*** Opening RECORDED INFORMATION ***
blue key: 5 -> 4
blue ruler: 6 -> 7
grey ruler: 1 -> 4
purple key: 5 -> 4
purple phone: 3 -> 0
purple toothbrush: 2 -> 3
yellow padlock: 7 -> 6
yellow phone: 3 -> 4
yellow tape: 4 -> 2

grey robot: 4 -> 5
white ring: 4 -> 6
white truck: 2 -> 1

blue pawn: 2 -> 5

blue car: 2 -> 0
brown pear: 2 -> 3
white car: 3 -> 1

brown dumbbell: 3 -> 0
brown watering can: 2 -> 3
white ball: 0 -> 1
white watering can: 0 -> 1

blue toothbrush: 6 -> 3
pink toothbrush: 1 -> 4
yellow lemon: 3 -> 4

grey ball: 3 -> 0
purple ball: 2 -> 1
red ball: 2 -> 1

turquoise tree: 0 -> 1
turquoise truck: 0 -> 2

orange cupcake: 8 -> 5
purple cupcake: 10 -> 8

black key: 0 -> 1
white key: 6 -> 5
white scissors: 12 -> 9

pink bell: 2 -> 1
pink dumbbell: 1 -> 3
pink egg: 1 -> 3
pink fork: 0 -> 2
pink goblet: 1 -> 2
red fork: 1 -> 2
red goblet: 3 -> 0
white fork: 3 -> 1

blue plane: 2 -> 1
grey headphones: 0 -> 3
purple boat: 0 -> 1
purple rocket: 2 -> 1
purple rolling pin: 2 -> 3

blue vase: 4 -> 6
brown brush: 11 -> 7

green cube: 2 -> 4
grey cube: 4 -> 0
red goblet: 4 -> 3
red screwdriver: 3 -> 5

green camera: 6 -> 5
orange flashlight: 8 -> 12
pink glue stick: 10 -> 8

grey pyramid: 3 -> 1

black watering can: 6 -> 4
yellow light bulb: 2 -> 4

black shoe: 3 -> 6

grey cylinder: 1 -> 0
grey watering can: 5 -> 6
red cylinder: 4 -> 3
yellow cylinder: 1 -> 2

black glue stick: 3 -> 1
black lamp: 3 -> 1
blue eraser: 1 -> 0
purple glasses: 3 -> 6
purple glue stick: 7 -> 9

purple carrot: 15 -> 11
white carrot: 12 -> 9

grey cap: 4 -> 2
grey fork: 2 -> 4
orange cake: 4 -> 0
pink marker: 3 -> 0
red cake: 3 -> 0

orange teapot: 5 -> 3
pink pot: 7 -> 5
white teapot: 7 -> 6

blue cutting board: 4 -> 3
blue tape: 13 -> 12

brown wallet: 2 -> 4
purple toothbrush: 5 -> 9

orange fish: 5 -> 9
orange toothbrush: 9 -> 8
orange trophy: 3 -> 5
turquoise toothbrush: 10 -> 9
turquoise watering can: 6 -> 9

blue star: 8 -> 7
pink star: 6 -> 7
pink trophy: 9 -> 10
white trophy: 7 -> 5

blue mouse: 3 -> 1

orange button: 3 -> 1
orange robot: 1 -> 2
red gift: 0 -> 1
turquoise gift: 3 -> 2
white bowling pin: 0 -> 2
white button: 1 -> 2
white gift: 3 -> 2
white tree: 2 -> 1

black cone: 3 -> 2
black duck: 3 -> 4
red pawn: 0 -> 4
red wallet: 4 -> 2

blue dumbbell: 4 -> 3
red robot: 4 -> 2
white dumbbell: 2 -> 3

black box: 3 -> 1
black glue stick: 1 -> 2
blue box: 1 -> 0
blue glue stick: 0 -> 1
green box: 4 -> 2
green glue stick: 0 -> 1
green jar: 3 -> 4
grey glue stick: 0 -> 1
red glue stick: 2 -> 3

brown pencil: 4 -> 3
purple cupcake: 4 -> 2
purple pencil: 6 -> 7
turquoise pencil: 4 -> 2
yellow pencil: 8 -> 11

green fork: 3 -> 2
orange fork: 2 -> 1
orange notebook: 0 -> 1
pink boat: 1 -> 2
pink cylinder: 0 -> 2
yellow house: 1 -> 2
*** Closing RECORDED INFORMATION ***
## [WHAT YOU SHOULD DO]
Go over the listing above and copy out each line that includes "trophy".

## [RESULT OF THIS EXERCISE]
orange trophy: 3 -> 5
pink trophy: 9 -> 10
white trophy: 7 -> 5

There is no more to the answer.